What is needed - State the number of lines in these records that include the string "repainted", and say nothing more.
Data provided: Begin
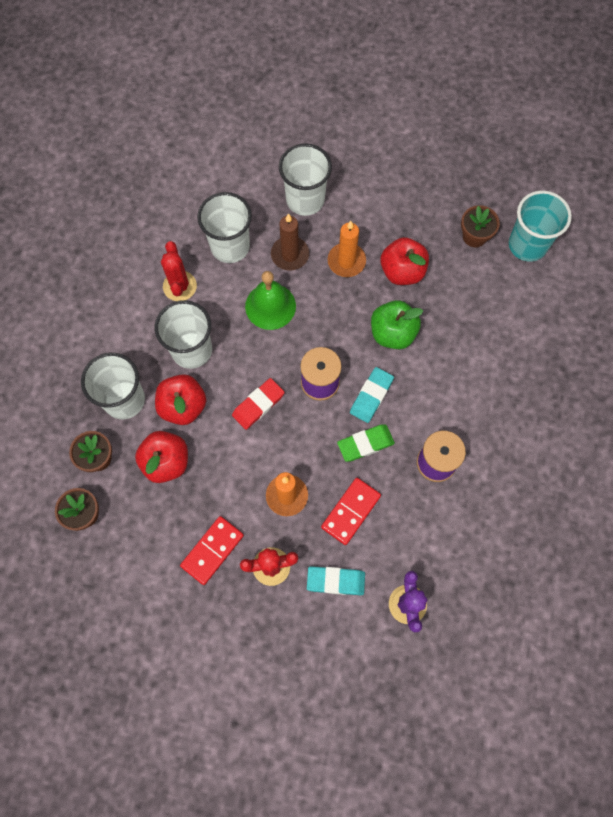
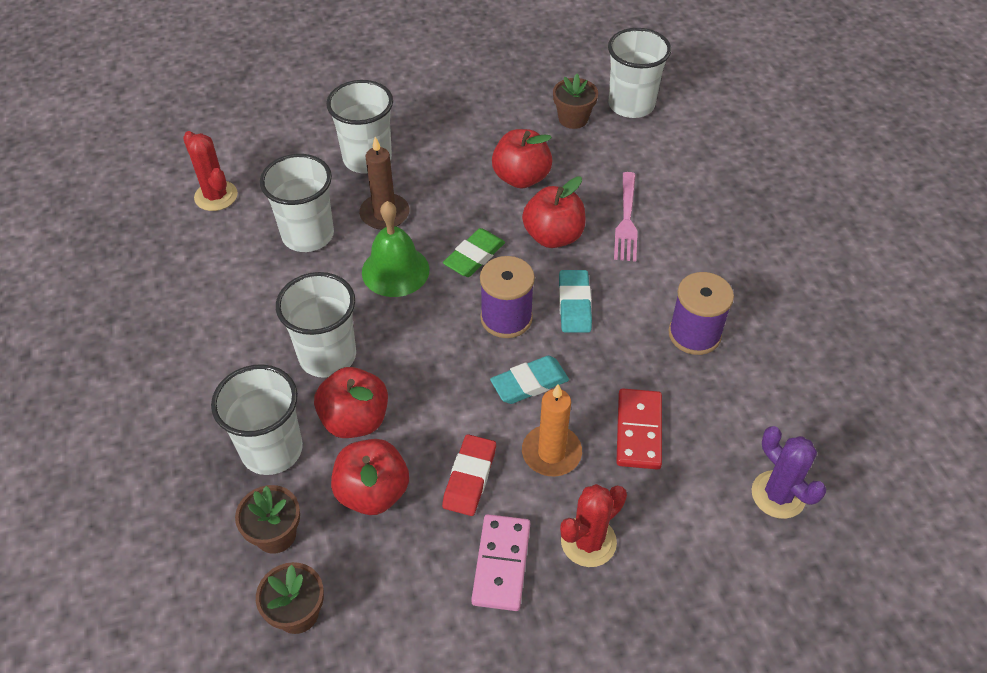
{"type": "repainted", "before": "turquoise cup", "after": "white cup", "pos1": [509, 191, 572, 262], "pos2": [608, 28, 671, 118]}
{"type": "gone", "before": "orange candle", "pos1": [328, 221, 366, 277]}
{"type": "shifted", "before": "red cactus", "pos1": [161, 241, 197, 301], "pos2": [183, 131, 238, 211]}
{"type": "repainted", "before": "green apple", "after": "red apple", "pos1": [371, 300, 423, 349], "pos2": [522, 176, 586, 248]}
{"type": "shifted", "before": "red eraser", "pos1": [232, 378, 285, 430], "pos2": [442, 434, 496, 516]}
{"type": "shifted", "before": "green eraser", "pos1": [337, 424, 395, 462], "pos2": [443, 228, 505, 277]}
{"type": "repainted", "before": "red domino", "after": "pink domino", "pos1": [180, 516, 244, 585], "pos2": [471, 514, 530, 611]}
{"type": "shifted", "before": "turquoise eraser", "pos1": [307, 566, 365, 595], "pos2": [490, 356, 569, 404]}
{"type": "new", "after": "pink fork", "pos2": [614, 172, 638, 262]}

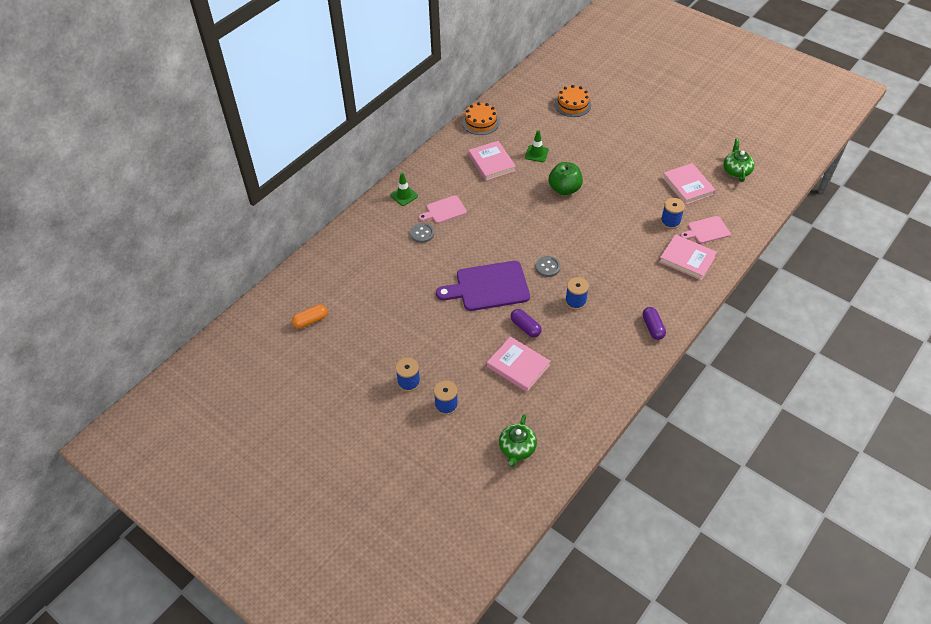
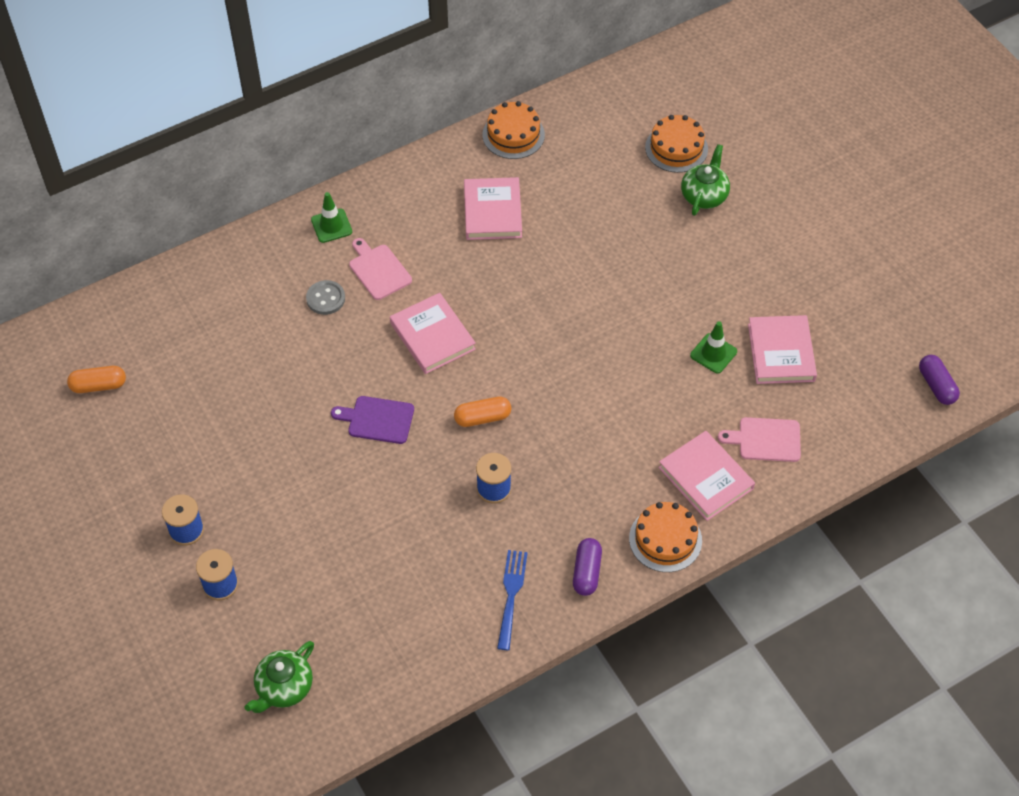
{"type": "shifted", "before": "green traffic cone", "pos1": [525, 130, 549, 162], "pos2": [690, 321, 737, 374]}
{"type": "shifted", "before": "green teapot", "pos1": [723, 139, 754, 182], "pos2": [681, 144, 730, 216]}
{"type": "gone", "before": "green apple", "pos1": [549, 162, 583, 195]}
{"type": "rotated", "before": "pink cutting board", "pos1": [419, 196, 467, 223], "pos2": [349, 238, 412, 300], "turn": 60}
{"type": "gone", "before": "blue spool", "pos1": [661, 198, 685, 229]}
{"type": "swapped", "before": "grey button", "after": "orange capsule", "pos1": [535, 256, 561, 277], "pos2": [454, 396, 511, 427]}
{"type": "scaled", "before": "purple cutting board", "pos1": [436, 261, 530, 311], "pos2": [331, 396, 414, 444], "scale": 0.56}
{"type": "shifted", "before": "purple capsule", "pos1": [511, 309, 542, 337], "pos2": [919, 355, 960, 405]}
{"type": "shifted", "before": "pink book", "pos1": [487, 336, 550, 392], "pos2": [390, 293, 476, 374]}
{"type": "new", "after": "orange cake", "pos2": [629, 502, 702, 572]}
{"type": "new", "after": "blue fork", "pos2": [497, 550, 528, 650]}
Data provided: End
Response to the task - 3